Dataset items
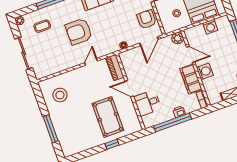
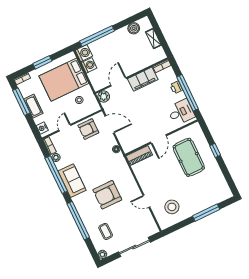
armchair: (79, 32) -> (107, 195), turned 90
door: (91, 62) -> (146, 201), moved
washing machine: (205, 71) -> (84, 53), moved, turned 90
desk: (148, 103) -> (181, 112), moved, turned -90
pool table: (108, 117) -> (189, 157), turned 90

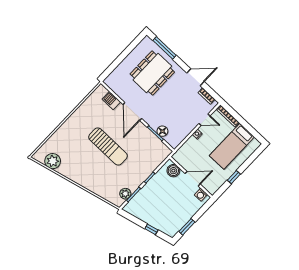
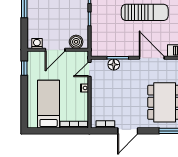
door: (205, 120) -> (89, 69), moved
sun lounger: (108, 146) -> (145, 12), turned 180
window: (234, 177) -> (24, 68), moved

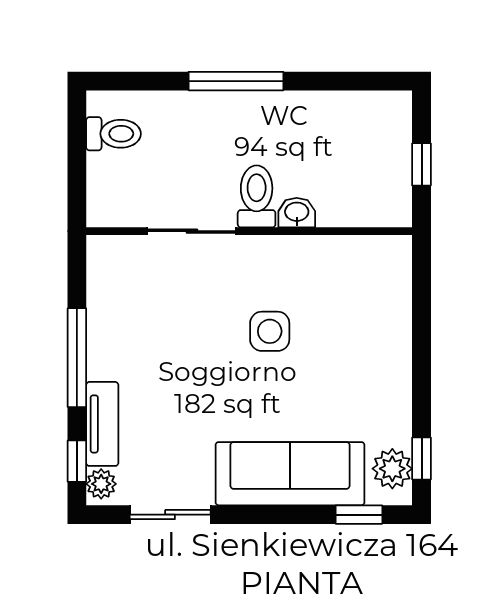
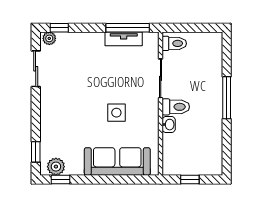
toilet: (114, 134) -> (174, 43), moved, turned -90
window: (77, 358) -> (128, 28), moved
tv unit: (102, 424) -> (124, 39), moved
sofa: (290, 474) -> (117, 161), moved, turned -90

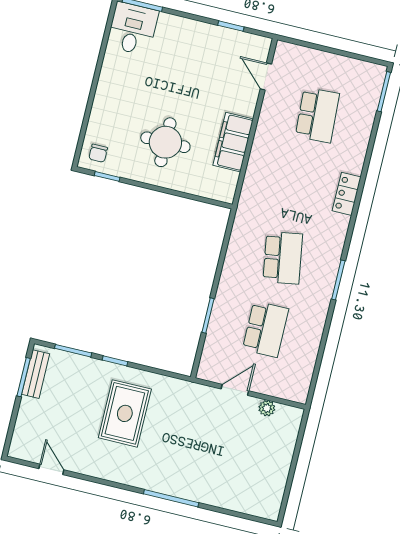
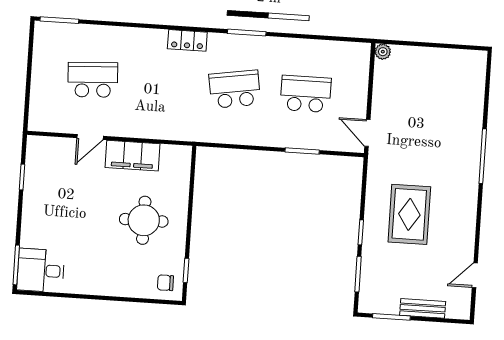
door: (266, 76) -> (90, 137), moved
chair: (98, 153) -> (165, 283), turned 180
locker: (347, 194) -> (187, 40), moved
bench: (36, 374) -> (423, 308), moved
door: (235, 390) -> (367, 133), moved
plant: (267, 408) -> (383, 52), moved
rug: (125, 413) -> (409, 214), turned 90

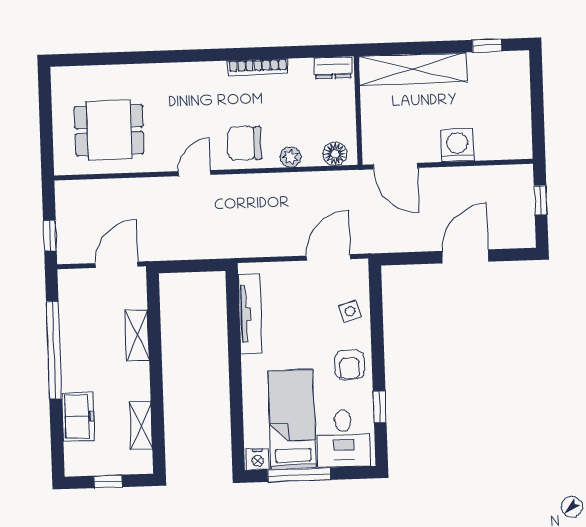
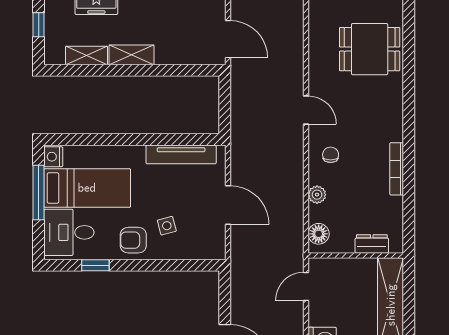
dresser: (333, 68) -> (372, 244), moved, turned 90
dining table: (109, 130) -> (370, 49), moved, turned 90
chair: (244, 143) -> (331, 155), width x0.54, depth x0.54
door: (396, 166) -> (306, 286), width x0.73
door: (328, 257) -> (228, 205), moved
side table: (350, 311) -> (167, 226), moved
shelving: (137, 335) -> (132, 55), moved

→ DIRECTIONS: Could you please return the entries above exactly, minus the pictures?

→ SOLUTION:
armchair: (79, 32) -> (107, 195), turned 90
door: (91, 62) -> (146, 201), moved
washing machine: (205, 71) -> (84, 53), moved, turned 90
desk: (148, 103) -> (181, 112), moved, turned -90
pool table: (108, 117) -> (189, 157), turned 90

door: (205, 120) -> (89, 69), moved
sun lounger: (108, 146) -> (145, 12), turned 180
window: (234, 177) -> (24, 68), moved

toilet: (114, 134) -> (174, 43), moved, turned -90
window: (77, 358) -> (128, 28), moved
tv unit: (102, 424) -> (124, 39), moved
sofa: (290, 474) -> (117, 161), moved, turned -90

door: (266, 76) -> (90, 137), moved
chair: (98, 153) -> (165, 283), turned 180
locker: (347, 194) -> (187, 40), moved
bench: (36, 374) -> (423, 308), moved
door: (235, 390) -> (367, 133), moved
plant: (267, 408) -> (383, 52), moved
rug: (125, 413) -> (409, 214), turned 90

dresser: (333, 68) -> (372, 244), moved, turned 90
dining table: (109, 130) -> (370, 49), moved, turned 90
chair: (244, 143) -> (331, 155), width x0.54, depth x0.54
door: (396, 166) -> (306, 286), width x0.73
door: (328, 257) -> (228, 205), moved
side table: (350, 311) -> (167, 226), moved
shelving: (137, 335) -> (132, 55), moved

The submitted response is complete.